**Entries supplied**
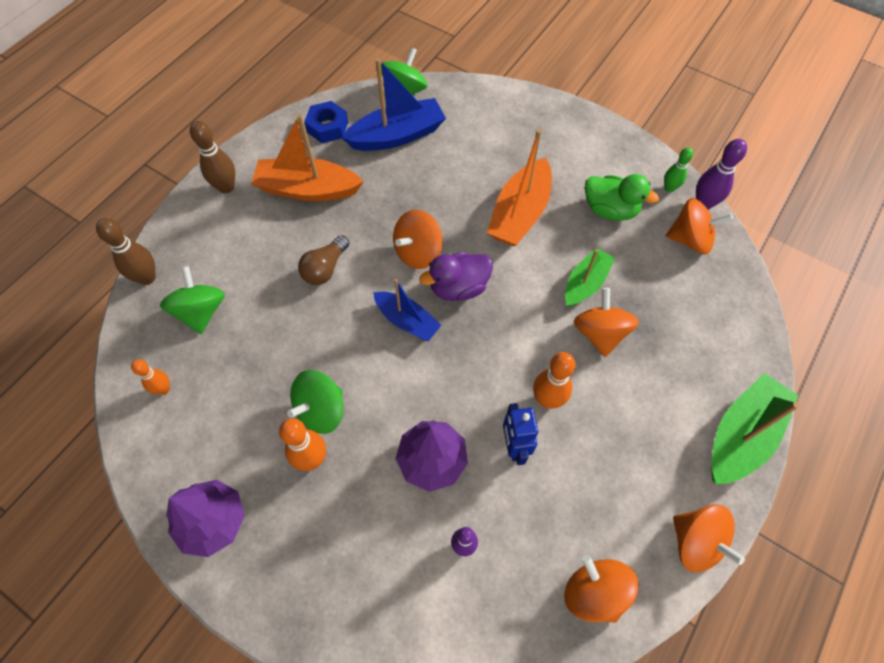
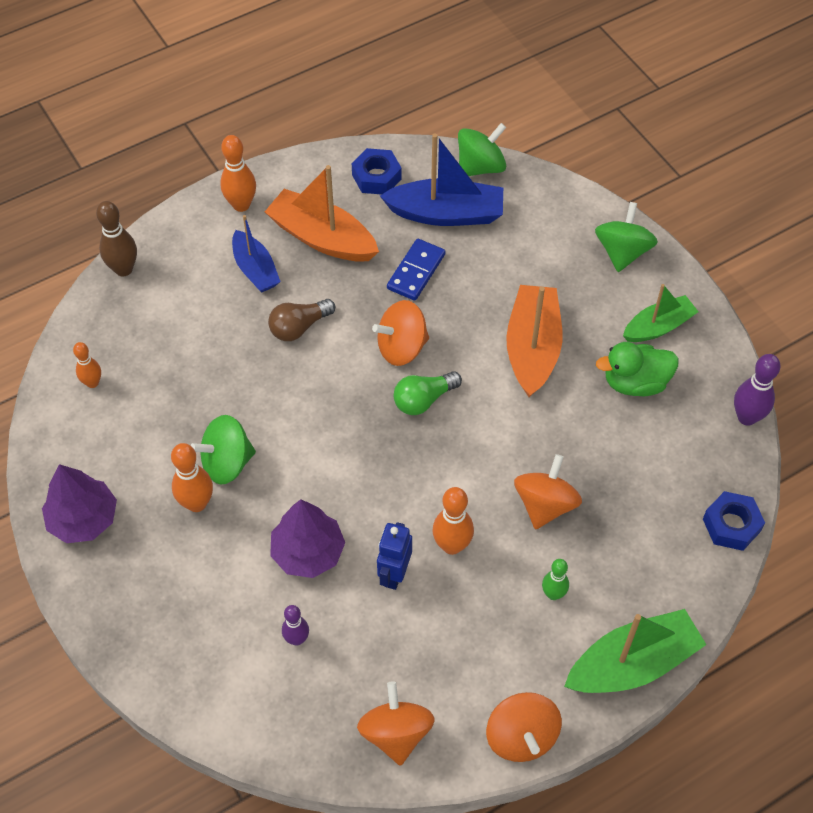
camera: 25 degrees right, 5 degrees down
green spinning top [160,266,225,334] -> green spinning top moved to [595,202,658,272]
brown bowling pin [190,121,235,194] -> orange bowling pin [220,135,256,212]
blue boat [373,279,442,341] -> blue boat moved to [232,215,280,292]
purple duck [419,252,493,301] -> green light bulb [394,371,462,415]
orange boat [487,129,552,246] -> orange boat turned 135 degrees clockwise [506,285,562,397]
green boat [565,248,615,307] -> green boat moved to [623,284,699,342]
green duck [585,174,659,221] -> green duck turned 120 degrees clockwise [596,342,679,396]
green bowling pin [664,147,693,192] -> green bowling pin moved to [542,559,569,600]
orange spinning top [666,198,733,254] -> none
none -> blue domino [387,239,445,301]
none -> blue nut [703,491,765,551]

---

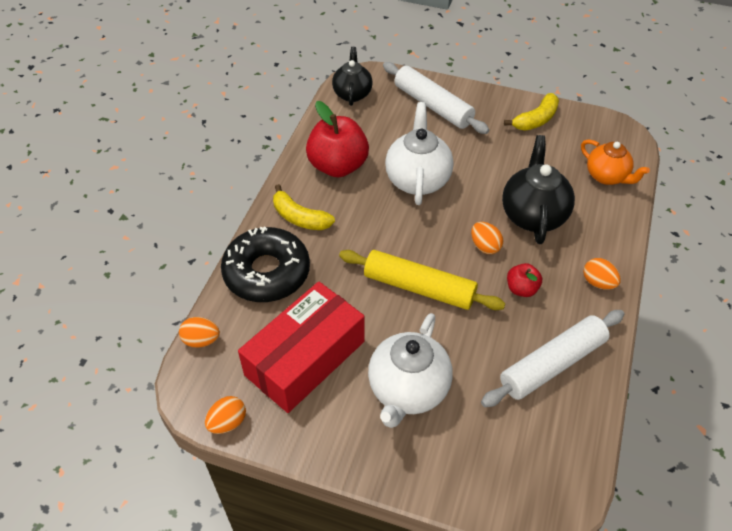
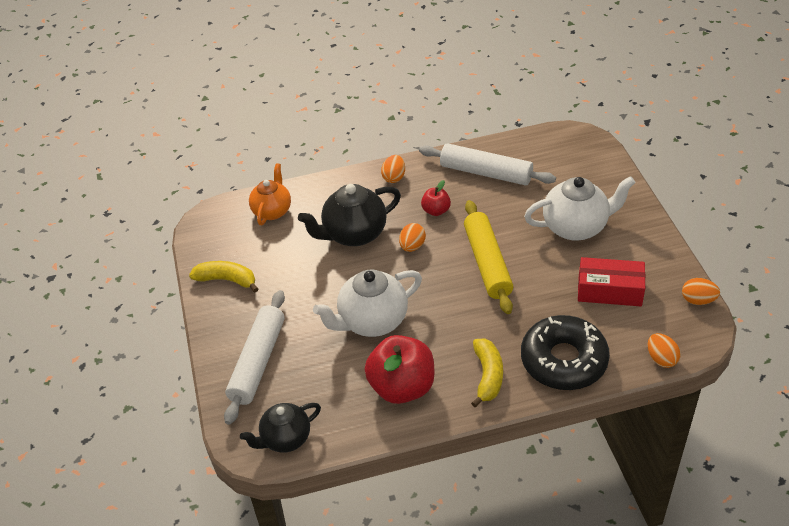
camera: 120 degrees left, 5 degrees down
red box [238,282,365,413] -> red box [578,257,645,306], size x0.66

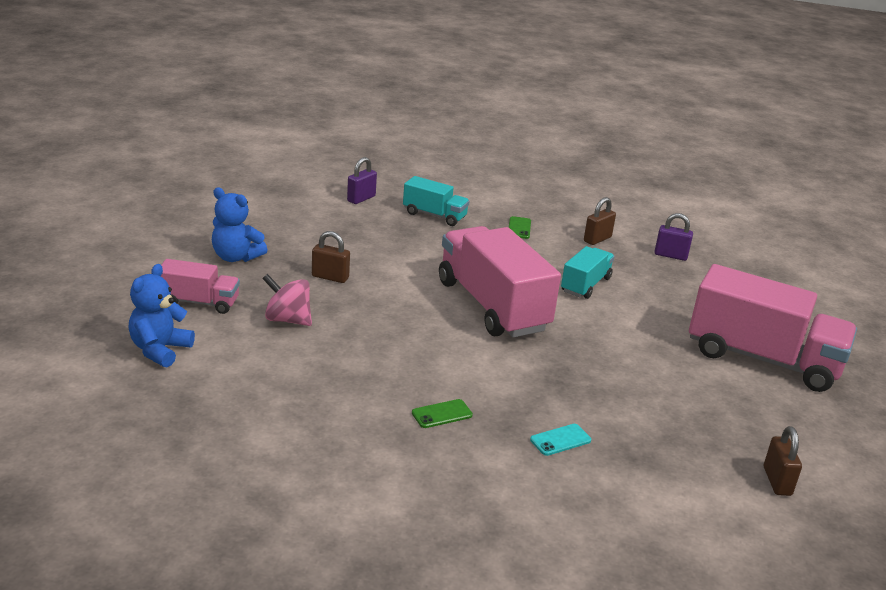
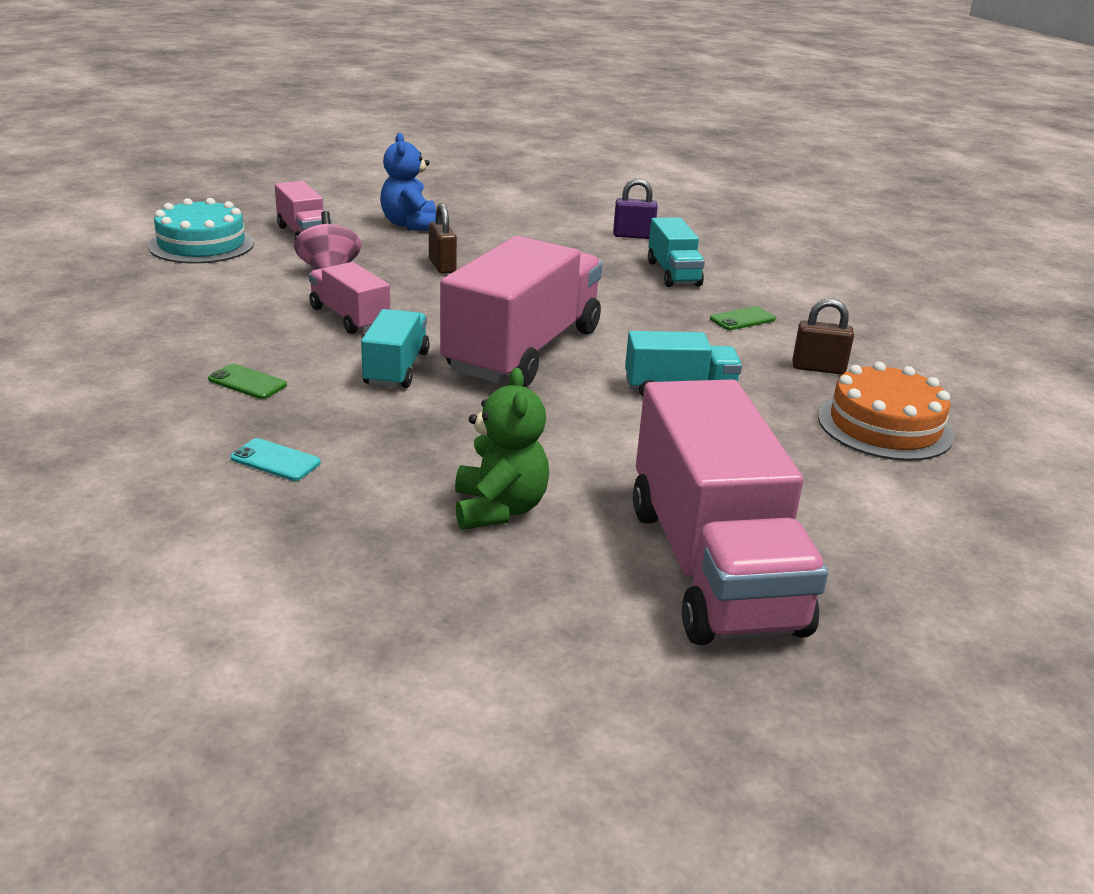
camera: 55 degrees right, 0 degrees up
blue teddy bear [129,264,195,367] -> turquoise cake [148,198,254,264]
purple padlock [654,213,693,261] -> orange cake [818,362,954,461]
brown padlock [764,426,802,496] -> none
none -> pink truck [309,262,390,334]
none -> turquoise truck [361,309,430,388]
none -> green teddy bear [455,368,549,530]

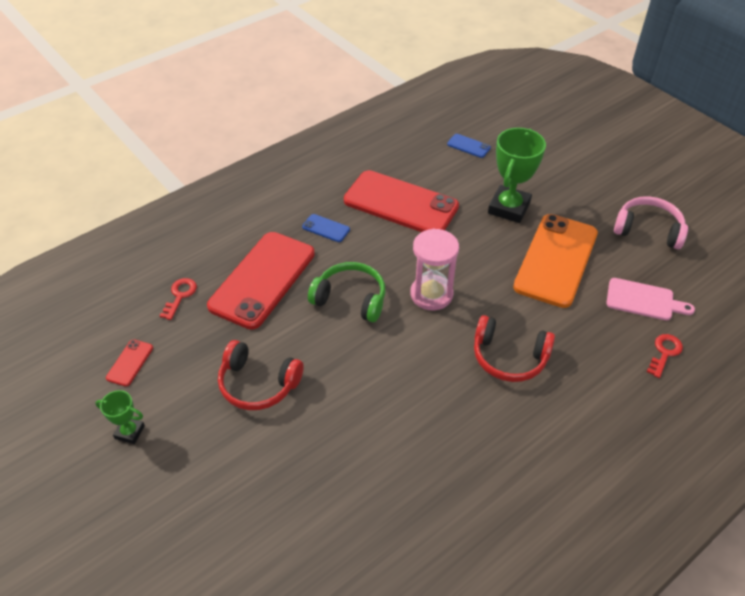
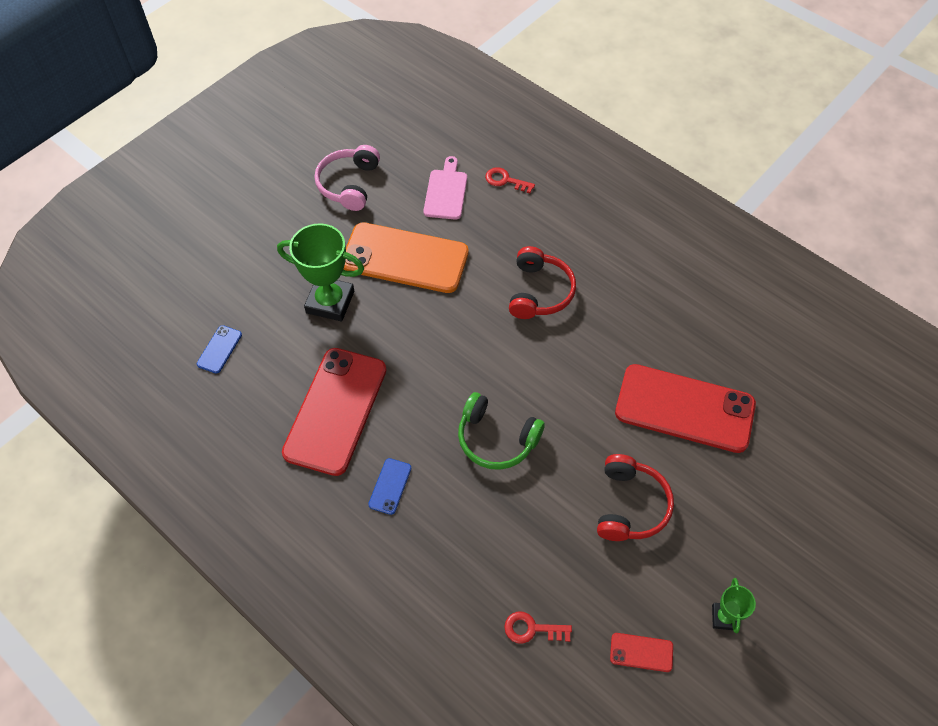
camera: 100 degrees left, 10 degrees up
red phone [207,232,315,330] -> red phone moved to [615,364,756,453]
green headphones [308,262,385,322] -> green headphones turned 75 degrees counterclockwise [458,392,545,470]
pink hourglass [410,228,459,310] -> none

**What is being asked**
Within the material above, copy exactly the lines from the line that holds "camera: 100 degrees left, 10 degrees up" up to and including the line that holds "pink hourglass [410,228,459,310] -> none".

**Completed task**
camera: 100 degrees left, 10 degrees up
red phone [207,232,315,330] -> red phone moved to [615,364,756,453]
green headphones [308,262,385,322] -> green headphones turned 75 degrees counterclockwise [458,392,545,470]
pink hourglass [410,228,459,310] -> none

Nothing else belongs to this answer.